▸ **Written problem**
Reproduce the notation text of all the material below character for character, leaving out the pictures.
++++++++++++++++++++
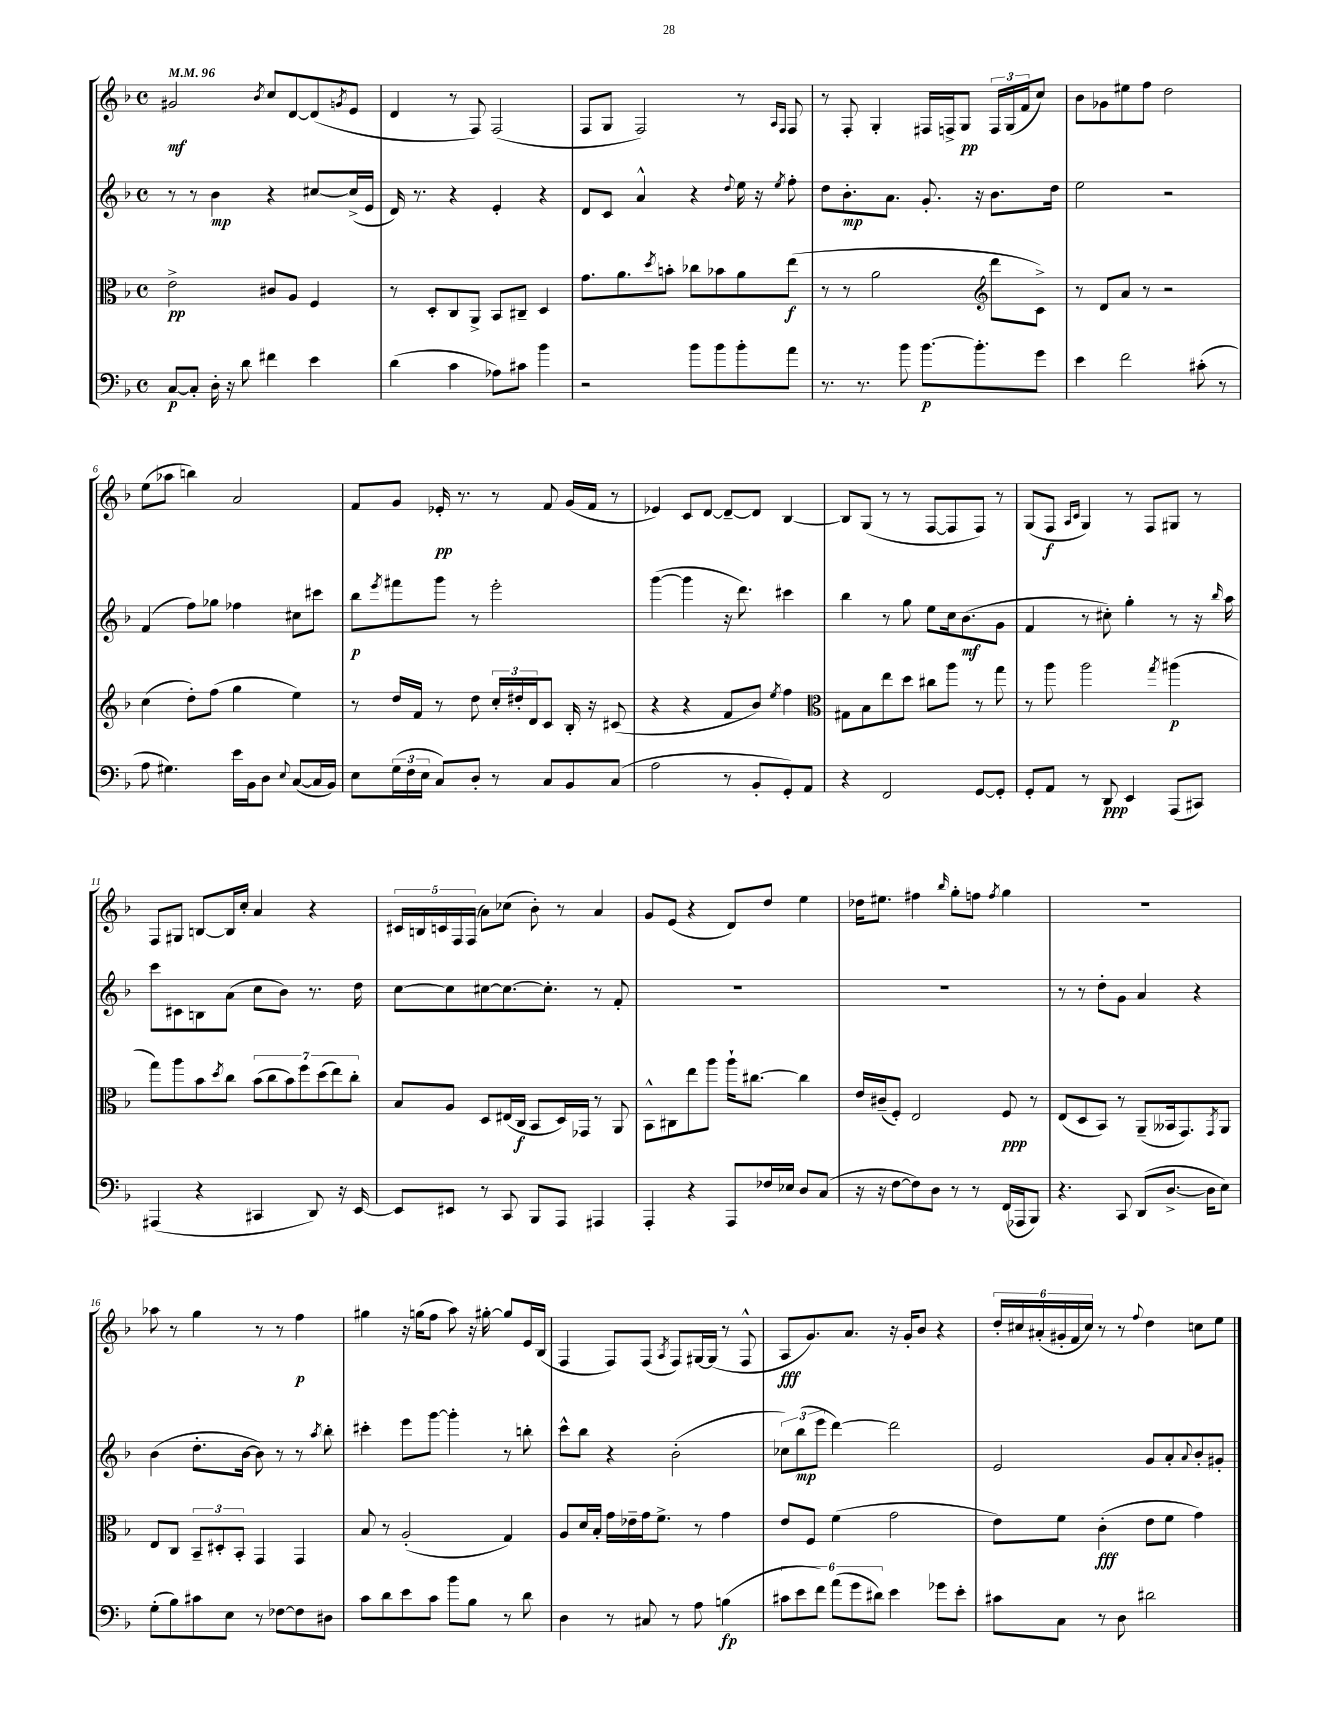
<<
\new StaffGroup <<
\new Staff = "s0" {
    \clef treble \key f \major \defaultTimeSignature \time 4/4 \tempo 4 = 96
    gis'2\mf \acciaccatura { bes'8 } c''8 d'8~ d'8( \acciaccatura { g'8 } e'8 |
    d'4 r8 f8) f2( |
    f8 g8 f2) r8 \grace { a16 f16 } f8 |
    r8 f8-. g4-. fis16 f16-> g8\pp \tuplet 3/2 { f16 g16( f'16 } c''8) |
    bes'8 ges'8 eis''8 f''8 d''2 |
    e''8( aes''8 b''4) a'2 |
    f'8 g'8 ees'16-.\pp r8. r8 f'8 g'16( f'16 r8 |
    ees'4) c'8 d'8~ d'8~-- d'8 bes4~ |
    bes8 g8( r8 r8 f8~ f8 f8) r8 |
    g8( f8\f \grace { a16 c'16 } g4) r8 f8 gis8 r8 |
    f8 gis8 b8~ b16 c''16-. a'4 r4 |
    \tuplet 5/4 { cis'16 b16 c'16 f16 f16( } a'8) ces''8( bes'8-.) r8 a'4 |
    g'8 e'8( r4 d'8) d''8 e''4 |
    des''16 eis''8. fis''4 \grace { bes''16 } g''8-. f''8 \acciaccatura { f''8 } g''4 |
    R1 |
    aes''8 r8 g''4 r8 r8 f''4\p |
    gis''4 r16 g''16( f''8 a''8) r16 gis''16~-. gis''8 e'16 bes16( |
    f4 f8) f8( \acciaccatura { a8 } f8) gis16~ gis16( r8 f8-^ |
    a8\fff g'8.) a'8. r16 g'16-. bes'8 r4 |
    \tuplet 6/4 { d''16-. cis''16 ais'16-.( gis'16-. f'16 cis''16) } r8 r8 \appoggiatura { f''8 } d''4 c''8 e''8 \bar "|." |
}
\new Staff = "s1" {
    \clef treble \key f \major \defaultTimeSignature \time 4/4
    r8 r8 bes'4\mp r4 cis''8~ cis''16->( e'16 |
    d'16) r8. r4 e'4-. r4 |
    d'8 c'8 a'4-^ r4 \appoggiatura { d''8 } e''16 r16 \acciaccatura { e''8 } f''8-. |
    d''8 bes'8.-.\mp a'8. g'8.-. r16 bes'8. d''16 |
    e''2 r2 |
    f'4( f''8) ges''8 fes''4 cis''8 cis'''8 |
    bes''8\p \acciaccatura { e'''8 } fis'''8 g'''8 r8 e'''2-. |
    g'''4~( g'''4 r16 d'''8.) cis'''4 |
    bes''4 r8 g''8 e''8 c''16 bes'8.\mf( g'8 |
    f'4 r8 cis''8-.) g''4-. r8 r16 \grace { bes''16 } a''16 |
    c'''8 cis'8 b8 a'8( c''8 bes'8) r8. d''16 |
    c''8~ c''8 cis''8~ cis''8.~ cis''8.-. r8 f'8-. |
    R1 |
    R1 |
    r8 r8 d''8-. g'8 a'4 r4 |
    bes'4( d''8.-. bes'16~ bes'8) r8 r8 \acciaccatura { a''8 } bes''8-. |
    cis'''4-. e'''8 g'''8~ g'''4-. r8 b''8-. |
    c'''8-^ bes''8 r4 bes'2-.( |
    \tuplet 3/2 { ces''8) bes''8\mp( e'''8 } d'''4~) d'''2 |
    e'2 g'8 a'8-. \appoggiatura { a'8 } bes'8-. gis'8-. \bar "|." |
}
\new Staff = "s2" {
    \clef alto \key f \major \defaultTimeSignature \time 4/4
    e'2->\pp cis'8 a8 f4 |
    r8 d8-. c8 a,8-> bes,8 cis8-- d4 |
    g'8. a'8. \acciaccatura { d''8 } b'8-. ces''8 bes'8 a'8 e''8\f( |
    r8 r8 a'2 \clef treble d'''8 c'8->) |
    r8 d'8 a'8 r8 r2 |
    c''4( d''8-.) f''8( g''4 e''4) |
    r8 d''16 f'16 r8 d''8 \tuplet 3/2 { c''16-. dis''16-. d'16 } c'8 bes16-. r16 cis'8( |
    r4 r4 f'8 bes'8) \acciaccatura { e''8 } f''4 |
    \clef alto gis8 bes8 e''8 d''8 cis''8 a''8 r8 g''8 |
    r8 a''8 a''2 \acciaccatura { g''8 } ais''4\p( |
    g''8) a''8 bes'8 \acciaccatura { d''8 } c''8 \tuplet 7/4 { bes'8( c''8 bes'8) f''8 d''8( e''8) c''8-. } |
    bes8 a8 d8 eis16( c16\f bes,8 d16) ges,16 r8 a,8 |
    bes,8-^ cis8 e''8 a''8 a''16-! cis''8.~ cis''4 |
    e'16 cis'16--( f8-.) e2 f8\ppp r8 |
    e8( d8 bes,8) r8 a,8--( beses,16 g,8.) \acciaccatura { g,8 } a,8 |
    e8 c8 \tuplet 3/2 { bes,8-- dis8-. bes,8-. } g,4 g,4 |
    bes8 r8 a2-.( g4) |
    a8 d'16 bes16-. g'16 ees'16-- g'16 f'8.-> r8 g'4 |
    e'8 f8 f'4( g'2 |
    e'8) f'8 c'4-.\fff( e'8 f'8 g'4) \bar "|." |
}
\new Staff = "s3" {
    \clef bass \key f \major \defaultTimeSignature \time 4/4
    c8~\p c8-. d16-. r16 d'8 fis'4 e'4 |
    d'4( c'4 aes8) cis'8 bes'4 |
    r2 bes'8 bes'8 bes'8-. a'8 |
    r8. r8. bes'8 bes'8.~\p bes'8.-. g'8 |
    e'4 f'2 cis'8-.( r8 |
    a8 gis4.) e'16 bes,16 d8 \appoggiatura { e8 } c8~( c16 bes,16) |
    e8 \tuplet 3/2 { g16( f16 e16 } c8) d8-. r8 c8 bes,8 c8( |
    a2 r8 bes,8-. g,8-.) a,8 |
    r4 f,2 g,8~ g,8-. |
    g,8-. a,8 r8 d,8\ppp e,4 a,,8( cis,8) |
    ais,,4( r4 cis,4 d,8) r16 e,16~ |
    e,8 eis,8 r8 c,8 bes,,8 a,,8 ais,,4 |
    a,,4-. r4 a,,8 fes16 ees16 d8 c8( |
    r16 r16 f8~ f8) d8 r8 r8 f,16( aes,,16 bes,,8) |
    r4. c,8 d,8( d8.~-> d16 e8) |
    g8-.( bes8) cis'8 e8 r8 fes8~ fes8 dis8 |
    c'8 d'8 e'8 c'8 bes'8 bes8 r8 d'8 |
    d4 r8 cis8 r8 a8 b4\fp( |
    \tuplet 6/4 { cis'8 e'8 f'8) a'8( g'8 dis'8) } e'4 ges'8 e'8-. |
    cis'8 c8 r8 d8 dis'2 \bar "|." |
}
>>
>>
++++++++++++++++++++
▸ **Task result**
<<
\new StaffGroup <<
\new Staff = "s0" {
    \clef treble \key f \major \defaultTimeSignature \time 4/4 \tempo 4 = 96
    gis'2\mf \acciaccatura { bes'8 } c''8 d'8~ d'8( \acciaccatura { g'8 } e'8 |
    d'4 r8 f8) f2( |
    f8 g8 f2) r8 \grace { a16 f16 } f8 |
    r8 f8-. g4-. fis16 f16-> g8\pp \tuplet 3/2 { f16 g16( f'16 } c''8) |
    bes'8 ges'8 eis''8 f''8 d''2 |
    e''8( aes''8 b''4) a'2 |
    f'8 g'8 ees'16-.\pp r8. r8 f'8 g'16( f'16 r8 |
    ees'4) c'8 d'8~ d'8~-- d'8 bes4~ |
    bes8 g8( r8 r8 f8~ f8 f8) r8 |
    g8( f8\f \grace { a16 c'16 } g4) r8 f8 gis8 r8 |
    f8 gis8 b8~ b16 c''16-. a'4 r4 |
    \tuplet 5/4 { cis'16 b16 c'16 f16 f16( } a'8) ces''8( bes'8-.) r8 a'4 |
    g'8 e'8( r4 d'8) d''8 e''4 |
    des''16 eis''8. fis''4 \grace { bes''16 } g''8-. f''8 \acciaccatura { f''8 } g''4 |
    R1 |
    aes''8 r8 g''4 r8 r8 f''4\p |
    gis''4 r16 g''16( f''8 a''8) r16 gis''16~-. gis''8 e'16 bes16( |
    f4 f8) f8( \acciaccatura { a8 } f8) gis16~ gis16( r8 f8-^ |
    a8\fff g'8.) a'8. r16 g'16-. bes'8 r4 |
    \tuplet 6/4 { d''16-. cis''16 ais'16-.( gis'16-. f'16 cis''16) } r8 r8 \appoggiatura { f''8 } d''4 c''8 e''8 \bar "|." |
}
\new Staff = "s1" {
    \clef treble \key f \major \defaultTimeSignature \time 4/4
    r8 r8 bes'4\mp r4 cis''8~ cis''16->( e'16 |
    d'16) r8. r4 e'4-. r4 |
    d'8 c'8 a'4-^ r4 \appoggiatura { d''8 } e''16 r16 \acciaccatura { e''8 } f''8-. |
    d''8 bes'8.-.\mp a'8. g'8.-. r16 bes'8. d''16 |
    e''2 r2 |
    f'4( f''8) ges''8 fes''4 cis''8 cis'''8 |
    bes''8\p \acciaccatura { e'''8 } fis'''8 g'''8 r8 e'''2-. |
    g'''4~( g'''4 r16 d'''8.) cis'''4 |
    bes''4 r8 g''8 e''8 c''16 bes'8.\mf( g'8 |
    f'4 r8 cis''8-.) g''4-. r8 r16 \grace { bes''16 } a''16 |
    c'''8 cis'8 b8 a'8( c''8 bes'8) r8. d''16 |
    c''8~ c''8 cis''8~ cis''8.~ cis''8.-. r8 f'8-. |
    R1 |
    R1 |
    r8 r8 d''8-. g'8 a'4 r4 |
    bes'4( d''8.-. bes'16~ bes'8) r8 r8 \acciaccatura { a''8 } bes''8-. |
    cis'''4-. e'''8 g'''8~ g'''4-. r8 b''8-. |
    c'''8-^ bes''8 r4 bes'2-.( |
    \tuplet 3/2 { ces''8) bes''8\mp( e'''8 } d'''4~) d'''2 |
    e'2 g'8 a'8-. \appoggiatura { a'8 } bes'8-. gis'8-. \bar "|." |
}
\new Staff = "s2" {
    \clef alto \key f \major \defaultTimeSignature \time 4/4
    e'2->\pp cis'8 a8 f4 |
    r8 d8-. c8 a,8-> bes,8 cis8-- d4 |
    g'8. a'8. \acciaccatura { d''8 } b'8-. ces''8 bes'8 a'8 e''8\f( |
    r8 r8 a'2 \clef treble d'''8 c'8->) |
    r8 d'8 a'8 r8 r2 |
    c''4( d''8-.) f''8( g''4 e''4) |
    r8 d''16 f'16 r8 d''8 \tuplet 3/2 { c''16-. dis''16-. d'16 } c'8 bes16-. r16 cis'8( |
    r4 r4 f'8 bes'8) \acciaccatura { e''8 } f''4 |
    \clef alto gis8 bes8 e''8 d''8 cis''8 a''8 r8 g''8 |
    r8 a''8 a''2 \acciaccatura { g''8 } ais''4\p( |
    g''8) a''8 bes'8 \acciaccatura { d''8 } c''8 \tuplet 7/4 { bes'8( c''8 bes'8) f''8 d''8( e''8) c''8-. } |
    bes8 a8 d8 eis16( c16\f bes,8 d16) ges,16 r8 a,8 |
    bes,8-^ cis8 e''8 a''8 a''16-! cis''8.~ cis''4 |
    e'16 cis'16--( f8-.) e2 f8\ppp r8 |
    e8( d8 bes,8) r8 a,8--( beses,16 g,8.) \acciaccatura { g,8 } a,8 |
    e8 c8 \tuplet 3/2 { bes,8-- dis8-. bes,8-. } g,4 g,4 |
    bes8 r8 a2-.( g4) |
    a8 d'16 bes16-. g'16 ees'16-- g'16 f'8.-> r8 g'4 |
    e'8 f8 f'4( g'2 |
    e'8) f'8 c'4-.\fff( e'8 f'8 g'4) \bar "|." |
}
\new Staff = "s3" {
    \clef bass \key f \major \defaultTimeSignature \time 4/4
    c8~\p c8-. d16-. r16 d'8 fis'4 e'4 |
    d'4( c'4 aes8) cis'8 bes'4 |
    r2 bes'8 bes'8 bes'8-. a'8 |
    r8. r8. bes'8 bes'8.~\p bes'8.-. g'8 |
    e'4 f'2 cis'8-.( r8 |
    a8 gis4.) e'16 bes,16 d8 \appoggiatura { e8 } c8~( c16 bes,16) |
    e8 \tuplet 3/2 { g16( f16 e16 } c8) d8-. r8 c8 bes,8 c8( |
    a2 r8 bes,8-. g,8-.) a,8 |
    r4 f,2 g,8~ g,8-. |
    g,8-. a,8 r8 d,8\ppp e,4 a,,8( cis,8) |
    ais,,4( r4 cis,4 d,8) r16 e,16~ |
    e,8 eis,8 r8 c,8 bes,,8 a,,8 ais,,4 |
    a,,4-. r4 a,,8 fes16 ees16 d8 c8( |
    r16 r16 f8~ f8) d8 r8 r8 f,16( aes,,16 bes,,8) |
    r4. c,8 d,8( d8.~-> d16 e8) |
    g8-.( bes8) cis'8 e8 r8 fes8~ fes8 dis8 |
    c'8 d'8 e'8 c'8 bes'8 bes8 r8 d'8 |
    d4 r8 cis8 r8 a8 b4\fp( |
    \tuplet 6/4 { cis'8 e'8 f'8) a'8( g'8 dis'8) } e'4 ges'8 e'8-. |
    cis'8 c8 r8 d8 dis'2 \bar "|." |
}
>>
>>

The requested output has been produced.